Return each line below holding the string "white".

___ THE INPUT ___

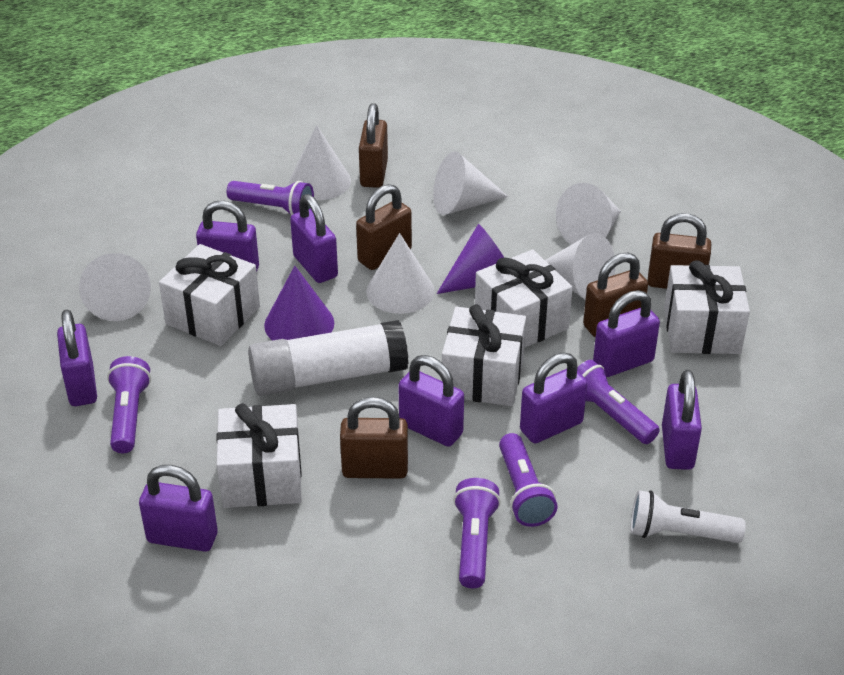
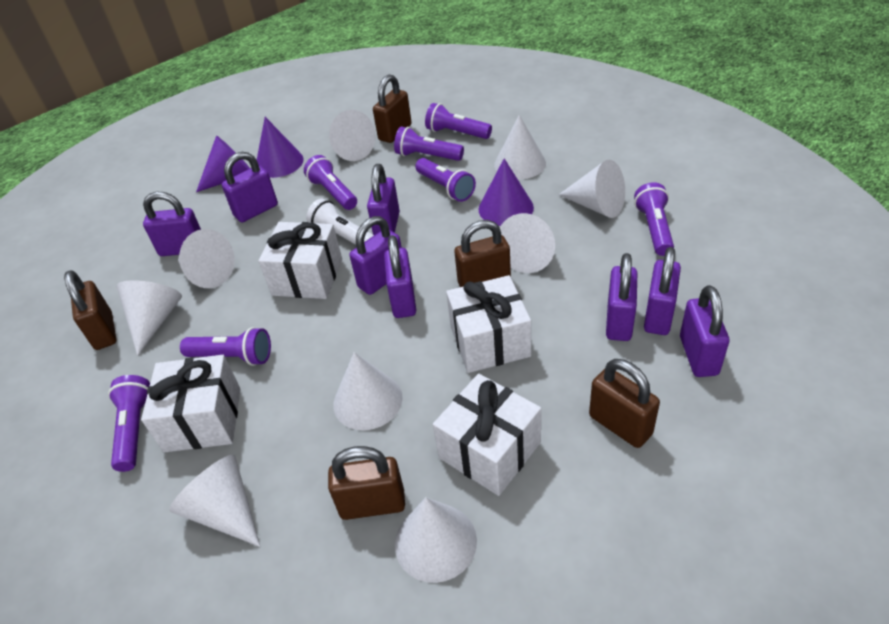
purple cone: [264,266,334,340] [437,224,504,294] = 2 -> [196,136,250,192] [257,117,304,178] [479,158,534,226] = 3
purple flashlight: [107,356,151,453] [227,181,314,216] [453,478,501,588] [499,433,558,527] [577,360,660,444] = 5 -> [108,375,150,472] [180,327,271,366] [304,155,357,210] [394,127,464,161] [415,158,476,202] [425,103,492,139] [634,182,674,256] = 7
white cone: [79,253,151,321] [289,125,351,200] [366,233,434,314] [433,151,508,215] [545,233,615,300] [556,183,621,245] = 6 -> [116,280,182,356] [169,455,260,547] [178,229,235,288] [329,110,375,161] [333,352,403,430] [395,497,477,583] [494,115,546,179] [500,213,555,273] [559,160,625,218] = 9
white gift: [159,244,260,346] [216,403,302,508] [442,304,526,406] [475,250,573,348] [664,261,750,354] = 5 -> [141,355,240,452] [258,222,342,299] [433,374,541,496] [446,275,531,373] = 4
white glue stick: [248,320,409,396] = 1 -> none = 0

___
___ THE INPUT ___

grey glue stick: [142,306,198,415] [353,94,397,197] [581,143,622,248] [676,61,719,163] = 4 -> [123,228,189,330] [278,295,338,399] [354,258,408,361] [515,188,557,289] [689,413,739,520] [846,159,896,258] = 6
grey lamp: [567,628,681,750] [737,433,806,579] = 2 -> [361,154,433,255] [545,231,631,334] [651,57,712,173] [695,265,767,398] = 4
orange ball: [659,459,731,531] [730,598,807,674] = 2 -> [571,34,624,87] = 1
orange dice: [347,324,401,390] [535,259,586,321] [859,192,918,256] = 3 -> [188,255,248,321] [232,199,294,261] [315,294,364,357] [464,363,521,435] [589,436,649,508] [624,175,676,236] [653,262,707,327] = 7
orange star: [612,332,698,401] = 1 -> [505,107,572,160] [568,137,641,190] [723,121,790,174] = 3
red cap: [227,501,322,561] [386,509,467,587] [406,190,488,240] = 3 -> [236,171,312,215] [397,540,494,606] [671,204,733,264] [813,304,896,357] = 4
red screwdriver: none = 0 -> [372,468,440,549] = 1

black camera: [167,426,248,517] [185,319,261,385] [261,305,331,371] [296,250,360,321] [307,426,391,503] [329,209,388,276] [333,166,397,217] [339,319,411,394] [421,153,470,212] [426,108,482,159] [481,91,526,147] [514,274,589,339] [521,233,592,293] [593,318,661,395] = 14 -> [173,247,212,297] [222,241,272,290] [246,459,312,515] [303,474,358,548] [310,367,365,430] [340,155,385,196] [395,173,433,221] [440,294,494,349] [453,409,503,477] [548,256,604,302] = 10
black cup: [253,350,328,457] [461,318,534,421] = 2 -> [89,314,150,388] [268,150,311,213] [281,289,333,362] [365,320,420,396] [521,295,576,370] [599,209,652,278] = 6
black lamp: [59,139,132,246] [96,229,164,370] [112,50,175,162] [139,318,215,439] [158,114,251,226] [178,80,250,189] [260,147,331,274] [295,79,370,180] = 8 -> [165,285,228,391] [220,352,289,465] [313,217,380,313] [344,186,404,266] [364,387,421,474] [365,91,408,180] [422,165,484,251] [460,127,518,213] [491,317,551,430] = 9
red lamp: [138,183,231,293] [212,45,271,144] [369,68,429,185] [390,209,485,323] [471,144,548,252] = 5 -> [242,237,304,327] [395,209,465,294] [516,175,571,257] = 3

___
___ THE INPUT ___

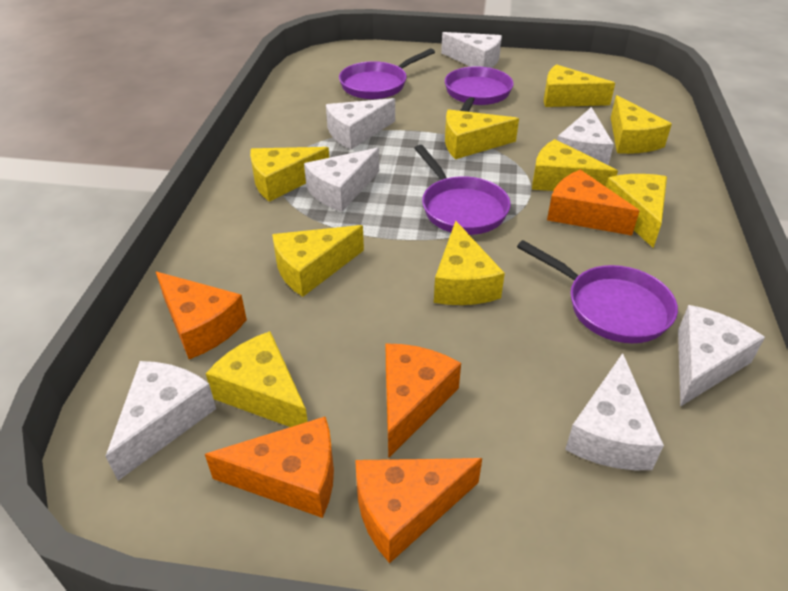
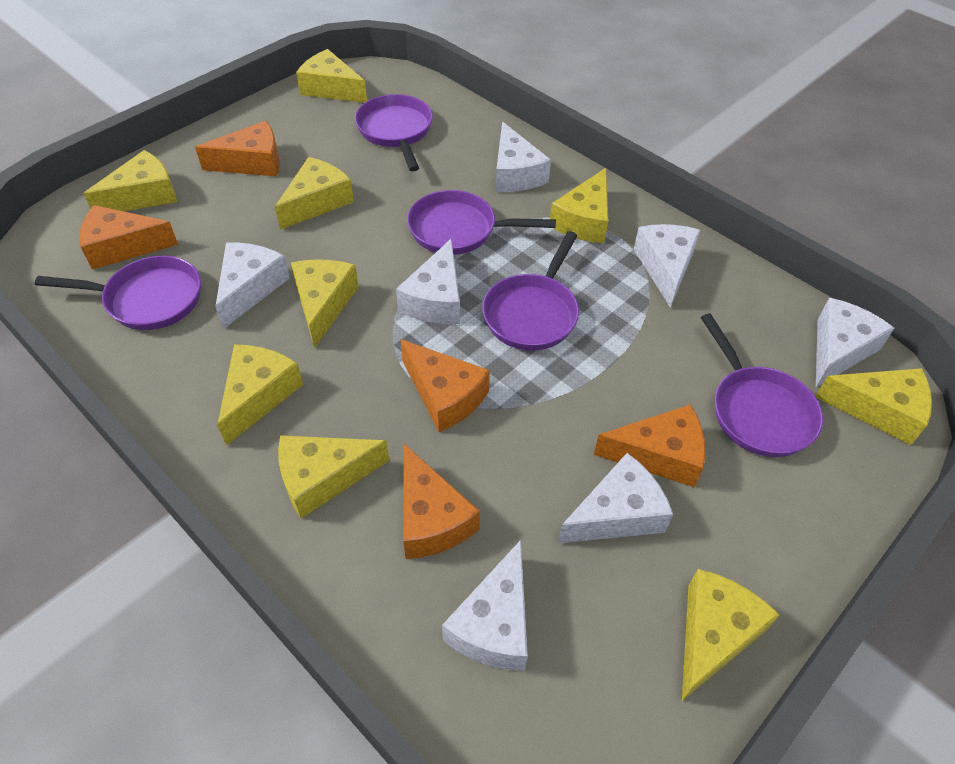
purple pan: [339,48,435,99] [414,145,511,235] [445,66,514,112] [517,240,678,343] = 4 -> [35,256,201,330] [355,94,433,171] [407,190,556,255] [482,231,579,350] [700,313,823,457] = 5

___

ANSWER SECTION:
white cone: [79,253,151,321] [289,125,351,200] [366,233,434,314] [433,151,508,215] [545,233,615,300] [556,183,621,245] = 6 -> [116,280,182,356] [169,455,260,547] [178,229,235,288] [329,110,375,161] [333,352,403,430] [395,497,477,583] [494,115,546,179] [500,213,555,273] [559,160,625,218] = 9
white gift: [159,244,260,346] [216,403,302,508] [442,304,526,406] [475,250,573,348] [664,261,750,354] = 5 -> [141,355,240,452] [258,222,342,299] [433,374,541,496] [446,275,531,373] = 4
white glue stick: [248,320,409,396] = 1 -> none = 0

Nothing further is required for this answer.